## WHAT TO DO
Copy out each line of the data holding "pink".

## DATASET EXCERPTS
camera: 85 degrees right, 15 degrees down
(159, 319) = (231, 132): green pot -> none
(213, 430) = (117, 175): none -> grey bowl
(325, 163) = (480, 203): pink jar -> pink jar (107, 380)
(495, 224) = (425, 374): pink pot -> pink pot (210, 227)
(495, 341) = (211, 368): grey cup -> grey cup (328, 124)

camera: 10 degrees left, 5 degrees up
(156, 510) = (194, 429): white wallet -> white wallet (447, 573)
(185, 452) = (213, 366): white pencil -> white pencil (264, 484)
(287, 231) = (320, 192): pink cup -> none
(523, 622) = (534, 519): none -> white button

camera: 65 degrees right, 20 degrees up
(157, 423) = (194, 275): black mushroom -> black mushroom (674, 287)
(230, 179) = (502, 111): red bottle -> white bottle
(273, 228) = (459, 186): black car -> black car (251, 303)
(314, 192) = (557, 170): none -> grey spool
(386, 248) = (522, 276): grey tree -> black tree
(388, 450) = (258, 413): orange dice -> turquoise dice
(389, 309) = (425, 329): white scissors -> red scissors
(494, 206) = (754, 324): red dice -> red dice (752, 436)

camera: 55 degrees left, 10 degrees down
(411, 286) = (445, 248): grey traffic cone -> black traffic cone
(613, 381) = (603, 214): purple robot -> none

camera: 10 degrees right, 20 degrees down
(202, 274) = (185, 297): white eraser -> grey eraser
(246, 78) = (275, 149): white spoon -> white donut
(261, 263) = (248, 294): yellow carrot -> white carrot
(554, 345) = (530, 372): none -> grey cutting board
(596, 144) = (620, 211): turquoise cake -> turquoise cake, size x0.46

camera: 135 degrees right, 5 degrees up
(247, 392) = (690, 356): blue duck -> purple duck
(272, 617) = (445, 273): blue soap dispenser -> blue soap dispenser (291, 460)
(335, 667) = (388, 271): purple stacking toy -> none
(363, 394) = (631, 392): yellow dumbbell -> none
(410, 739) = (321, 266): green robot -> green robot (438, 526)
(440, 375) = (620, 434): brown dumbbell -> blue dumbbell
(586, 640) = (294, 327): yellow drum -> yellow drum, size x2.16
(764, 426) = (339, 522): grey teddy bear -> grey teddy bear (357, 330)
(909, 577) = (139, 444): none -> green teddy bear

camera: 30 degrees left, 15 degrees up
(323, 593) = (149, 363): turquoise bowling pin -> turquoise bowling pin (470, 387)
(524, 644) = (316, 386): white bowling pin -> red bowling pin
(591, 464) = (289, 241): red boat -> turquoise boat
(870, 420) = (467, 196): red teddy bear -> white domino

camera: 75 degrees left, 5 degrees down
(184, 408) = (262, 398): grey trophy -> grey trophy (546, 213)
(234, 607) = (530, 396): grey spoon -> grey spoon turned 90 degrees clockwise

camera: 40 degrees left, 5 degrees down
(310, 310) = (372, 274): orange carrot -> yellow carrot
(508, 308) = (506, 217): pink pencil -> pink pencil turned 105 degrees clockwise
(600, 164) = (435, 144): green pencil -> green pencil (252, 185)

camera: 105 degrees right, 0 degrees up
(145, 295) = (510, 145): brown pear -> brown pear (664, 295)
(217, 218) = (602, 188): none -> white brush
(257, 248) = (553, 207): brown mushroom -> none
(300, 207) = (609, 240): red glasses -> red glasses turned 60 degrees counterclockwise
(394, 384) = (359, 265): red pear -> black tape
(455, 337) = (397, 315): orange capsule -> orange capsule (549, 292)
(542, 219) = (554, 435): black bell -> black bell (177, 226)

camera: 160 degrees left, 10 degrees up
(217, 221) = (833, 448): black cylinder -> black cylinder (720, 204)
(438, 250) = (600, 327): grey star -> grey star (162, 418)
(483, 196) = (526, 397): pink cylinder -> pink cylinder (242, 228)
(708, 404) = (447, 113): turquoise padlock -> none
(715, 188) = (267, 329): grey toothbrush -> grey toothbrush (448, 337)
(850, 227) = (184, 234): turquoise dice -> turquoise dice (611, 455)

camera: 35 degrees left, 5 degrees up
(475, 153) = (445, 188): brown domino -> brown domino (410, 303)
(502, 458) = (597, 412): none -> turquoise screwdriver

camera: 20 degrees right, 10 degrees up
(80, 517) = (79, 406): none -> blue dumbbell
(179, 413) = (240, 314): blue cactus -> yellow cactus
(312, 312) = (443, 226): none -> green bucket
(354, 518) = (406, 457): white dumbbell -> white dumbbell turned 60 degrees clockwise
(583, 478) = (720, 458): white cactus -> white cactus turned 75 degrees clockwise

## EXERCISE RESPONSE
(325, 163) = (480, 203): pink jar -> pink jar (107, 380)
(495, 224) = (425, 374): pink pot -> pink pot (210, 227)
(287, 231) = (320, 192): pink cup -> none
(508, 308) = (506, 217): pink pencil -> pink pencil turned 105 degrees clockwise
(483, 196) = (526, 397): pink cylinder -> pink cylinder (242, 228)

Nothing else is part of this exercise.